Output all of the data exactly, keeping any images out of the copy.

[Start of Attachment]

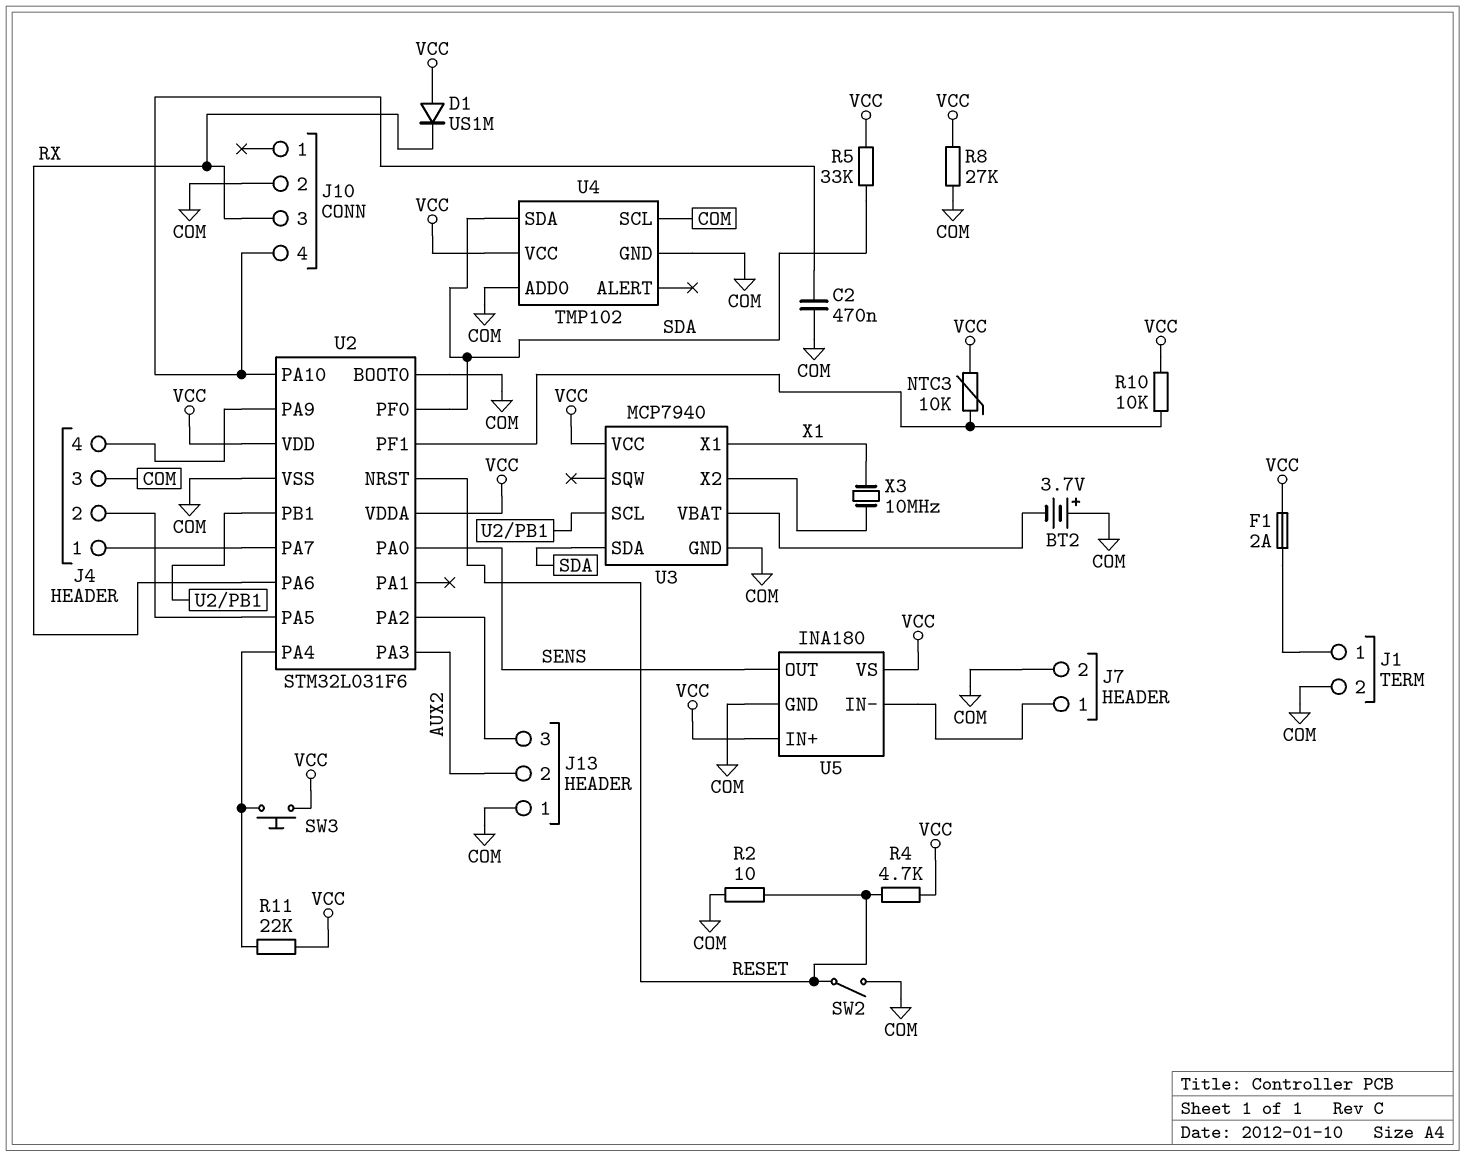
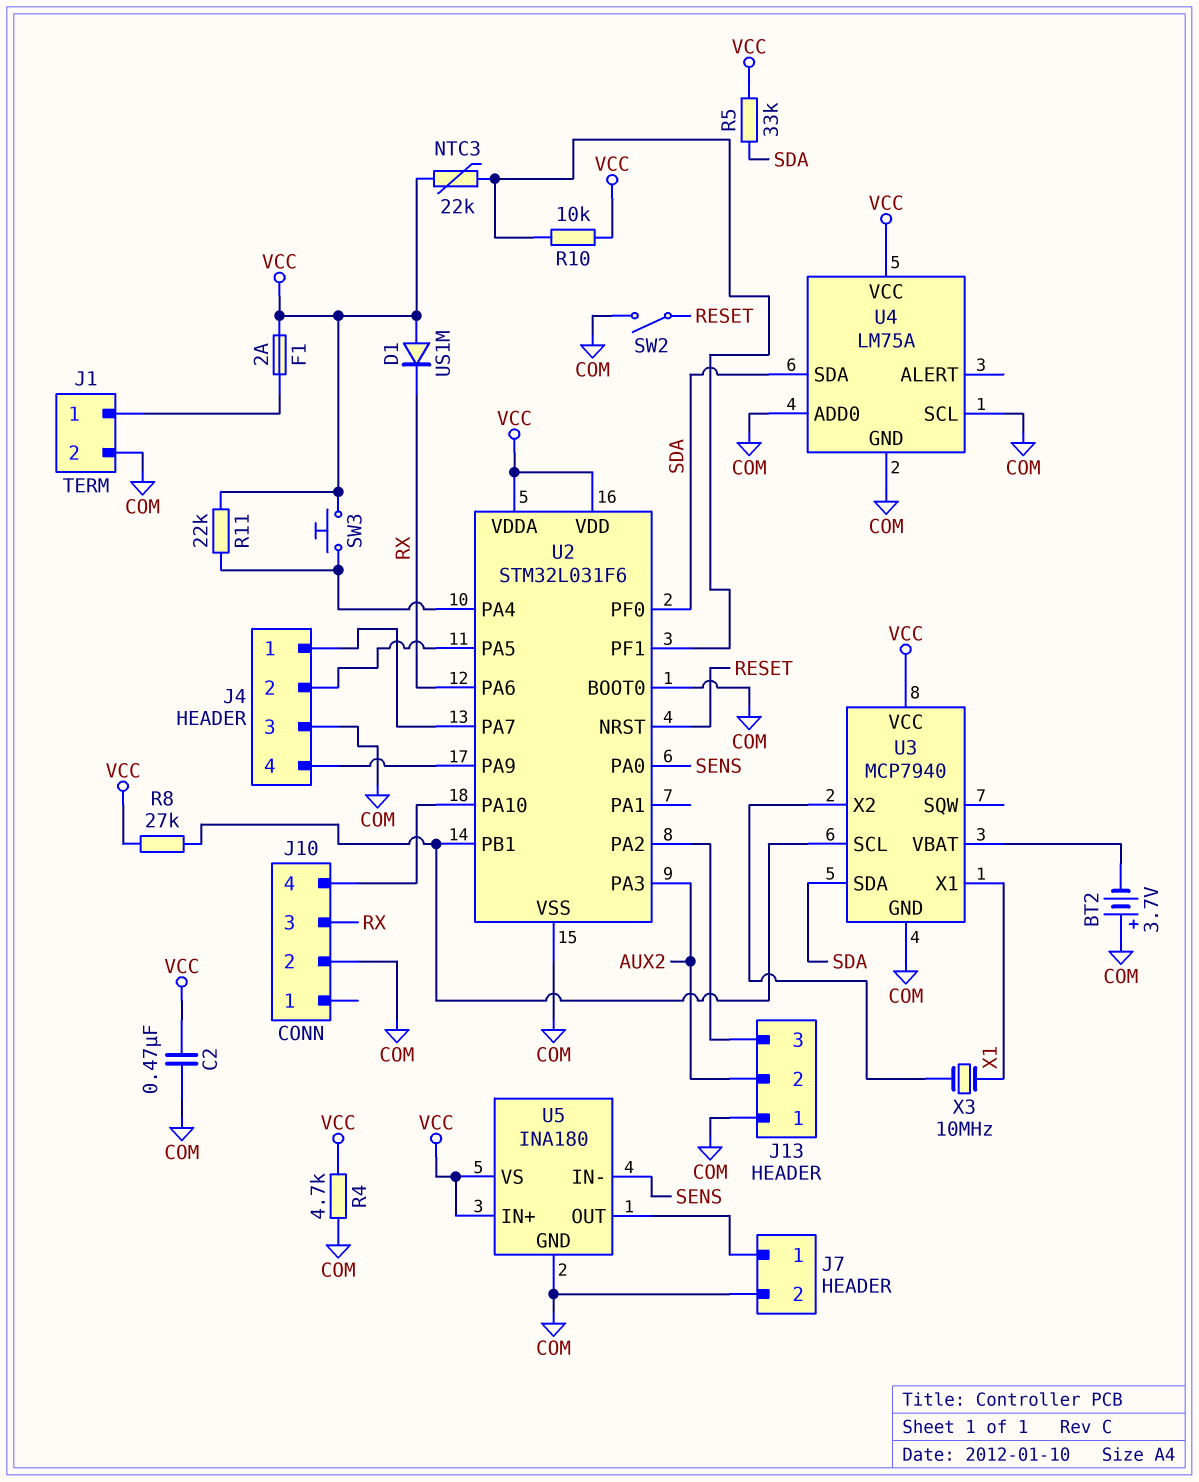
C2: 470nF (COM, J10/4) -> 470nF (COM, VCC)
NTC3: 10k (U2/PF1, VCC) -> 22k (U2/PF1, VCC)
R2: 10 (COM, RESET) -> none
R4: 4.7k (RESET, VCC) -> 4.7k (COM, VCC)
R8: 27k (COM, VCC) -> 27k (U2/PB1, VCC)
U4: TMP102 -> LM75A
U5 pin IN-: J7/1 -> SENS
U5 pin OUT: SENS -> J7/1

[End of Attachment]

SOLUTION FOR THIS EXERCISE ▸
C2: 470nF (COM, J10/4) -> 470nF (COM, VCC)
NTC3: 10k (U2/PF1, VCC) -> 22k (U2/PF1, VCC)
R2: 10 (COM, RESET) -> none
R4: 4.7k (RESET, VCC) -> 4.7k (COM, VCC)
R8: 27k (COM, VCC) -> 27k (U2/PB1, VCC)
U4: TMP102 -> LM75A
U5 pin IN-: J7/1 -> SENS
U5 pin OUT: SENS -> J7/1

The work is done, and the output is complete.